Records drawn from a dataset
#####
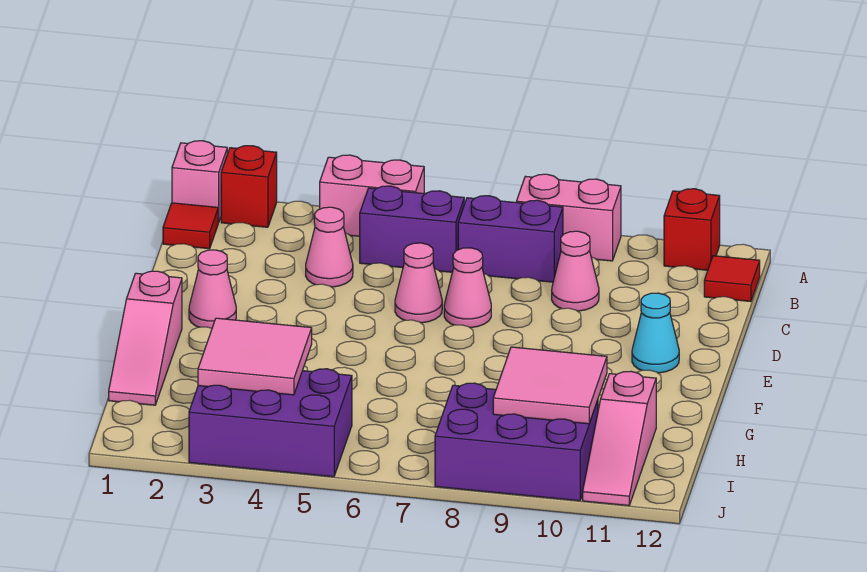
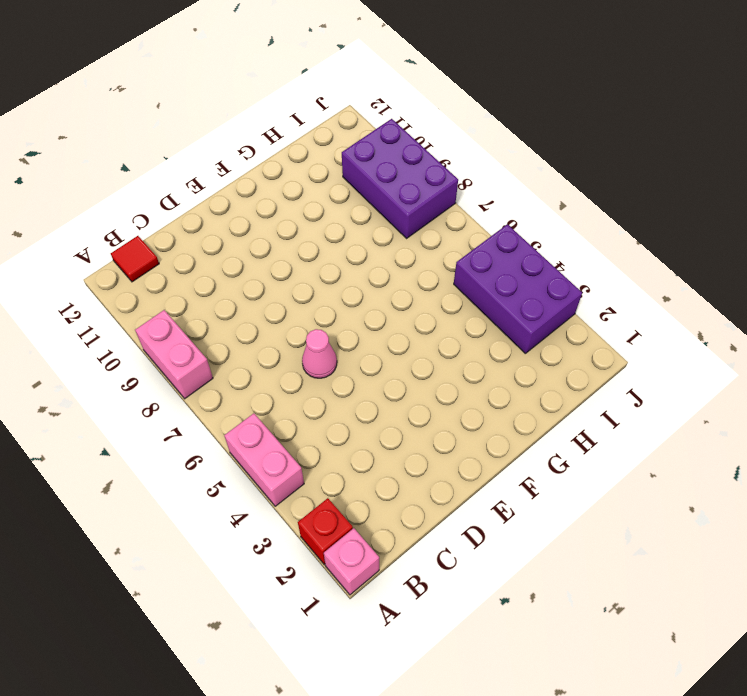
none -> red brick A11 level 1
none -> red tile B1 level 1
none -> purple brick B5:B6 level 1

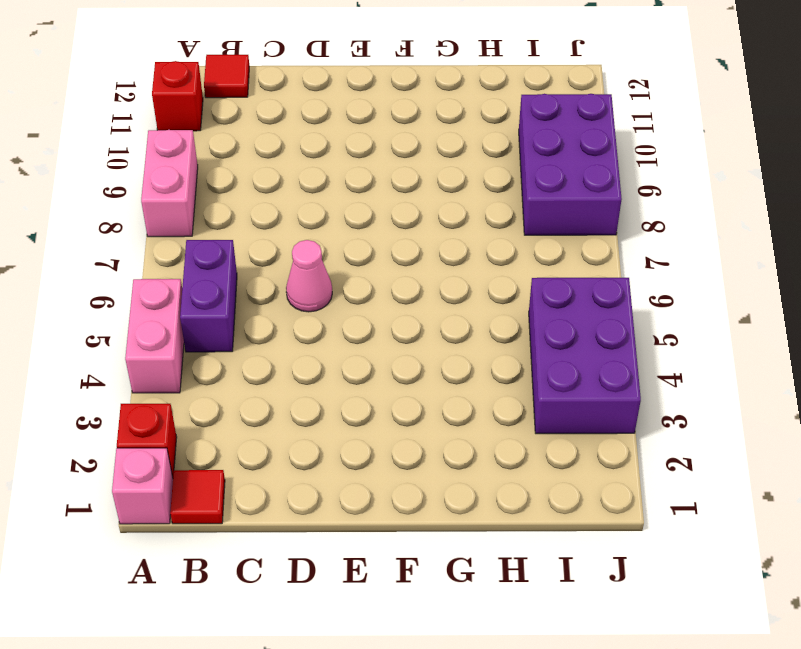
none -> purple brick B7:B8 level 1
none -> pink cone C4 level 1
none -> pink cone C9 level 1

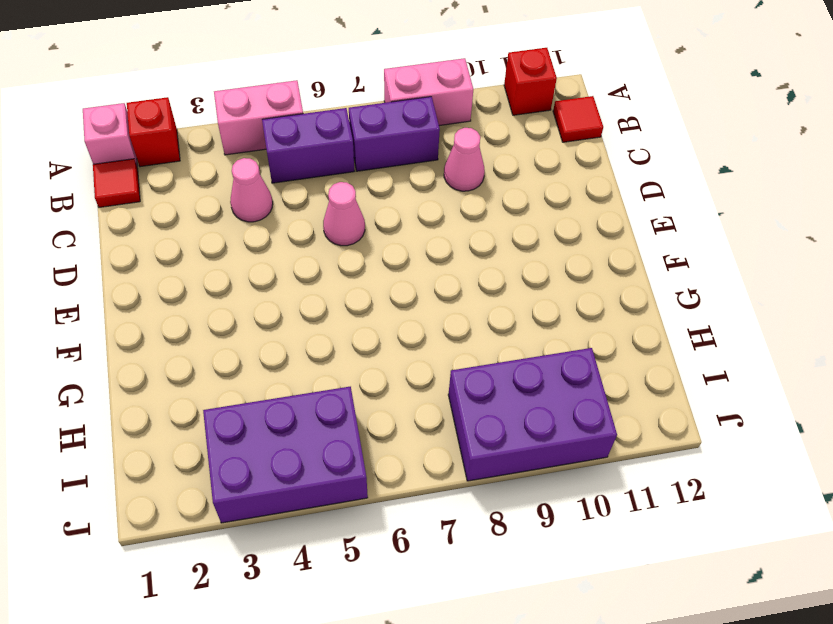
none -> pink cone D7 level 1
none -> pink cone E2 level 1
none -> cyan cone E11 level 1

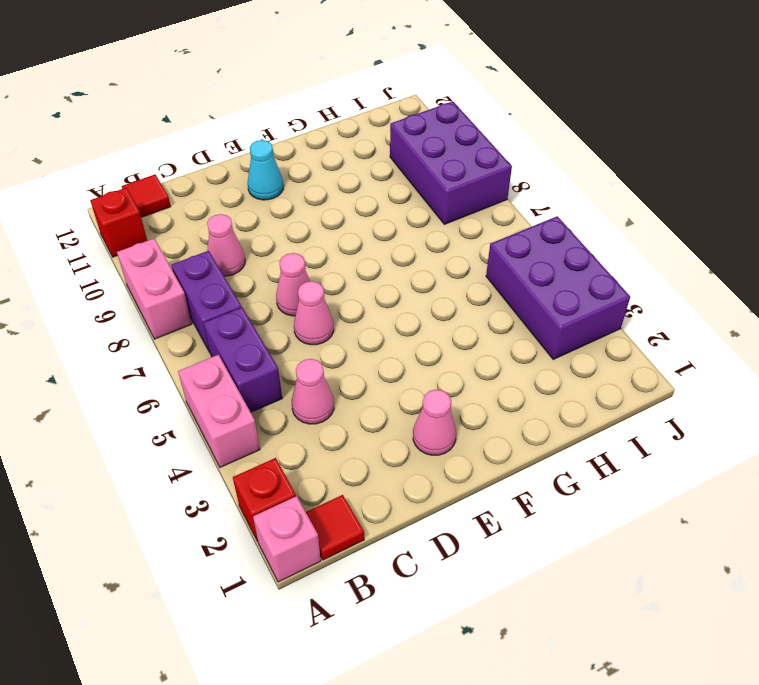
none -> pink slope F1:H1 level 1 top F
none -> pink slope H11:J11 level 1 top H
none -> pink tile H3:I4 level 2

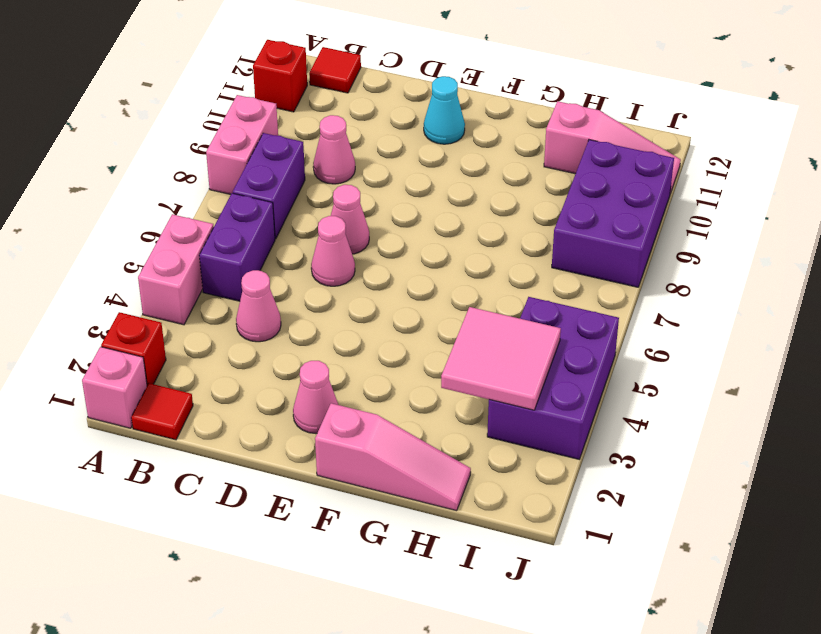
none -> pink tile H9:I10 level 2

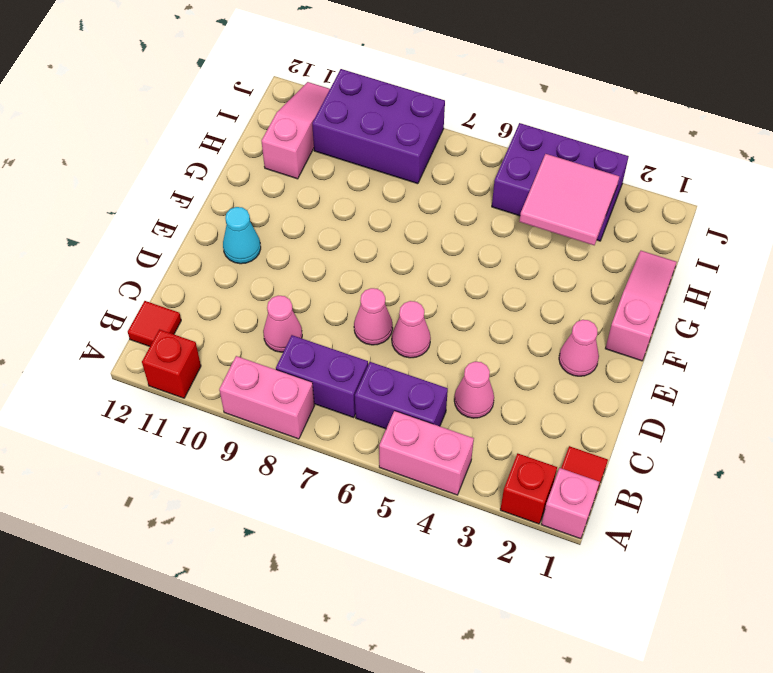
none -> pink tile H9:I10 level 2

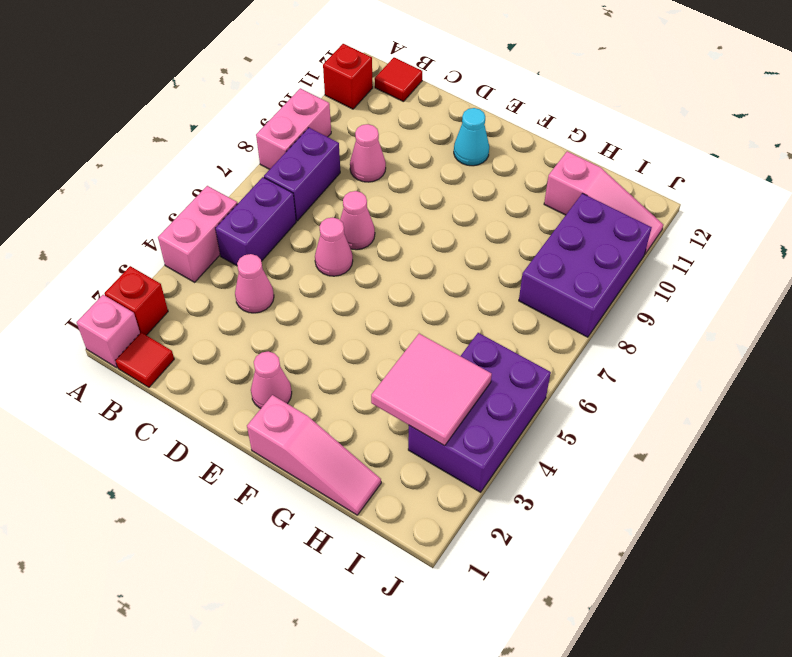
none -> pink tile H9:I10 level 2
#####
About this task
Leaving the images behind, set down every entry word for word.

Problem solution
none -> red brick A11 level 1
none -> red tile B1 level 1
none -> purple brick B5:B6 level 1

none -> purple brick B7:B8 level 1
none -> pink cone C4 level 1
none -> pink cone C9 level 1

none -> pink cone D7 level 1
none -> pink cone E2 level 1
none -> cyan cone E11 level 1

none -> pink slope F1:H1 level 1 top F
none -> pink slope H11:J11 level 1 top H
none -> pink tile H3:I4 level 2

none -> pink tile H9:I10 level 2

none -> pink tile H9:I10 level 2

none -> pink tile H9:I10 level 2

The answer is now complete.